### WORK REQUIRED
Please copy out every line in the records below that includes the word "orange".
------------------------------------------------
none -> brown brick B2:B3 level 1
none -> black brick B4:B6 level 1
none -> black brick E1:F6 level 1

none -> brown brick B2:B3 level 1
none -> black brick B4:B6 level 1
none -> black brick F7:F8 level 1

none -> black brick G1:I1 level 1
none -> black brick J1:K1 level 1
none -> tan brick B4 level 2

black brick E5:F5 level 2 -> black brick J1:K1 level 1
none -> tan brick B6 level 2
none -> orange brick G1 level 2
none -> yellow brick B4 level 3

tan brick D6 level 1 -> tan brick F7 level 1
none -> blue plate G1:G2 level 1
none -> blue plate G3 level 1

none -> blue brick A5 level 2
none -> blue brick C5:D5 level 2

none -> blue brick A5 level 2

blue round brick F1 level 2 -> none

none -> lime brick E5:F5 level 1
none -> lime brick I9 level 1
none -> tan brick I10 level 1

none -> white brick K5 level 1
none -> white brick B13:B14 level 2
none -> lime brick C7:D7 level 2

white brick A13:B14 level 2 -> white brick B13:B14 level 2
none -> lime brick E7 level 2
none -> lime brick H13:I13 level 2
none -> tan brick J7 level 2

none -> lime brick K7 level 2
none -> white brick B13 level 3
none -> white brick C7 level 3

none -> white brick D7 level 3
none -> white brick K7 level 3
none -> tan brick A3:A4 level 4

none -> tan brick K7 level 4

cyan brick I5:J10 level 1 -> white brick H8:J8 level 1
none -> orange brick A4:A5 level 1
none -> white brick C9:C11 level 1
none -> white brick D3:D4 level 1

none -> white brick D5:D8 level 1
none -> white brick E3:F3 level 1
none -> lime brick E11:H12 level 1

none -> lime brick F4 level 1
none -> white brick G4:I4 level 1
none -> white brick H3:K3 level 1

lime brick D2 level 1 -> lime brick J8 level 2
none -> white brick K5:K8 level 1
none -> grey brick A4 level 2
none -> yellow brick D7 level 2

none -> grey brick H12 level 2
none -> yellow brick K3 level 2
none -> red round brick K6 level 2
------------------------------------------------
### WORKED SOLUTION
none -> orange brick G1 level 2
none -> orange brick A4:A5 level 1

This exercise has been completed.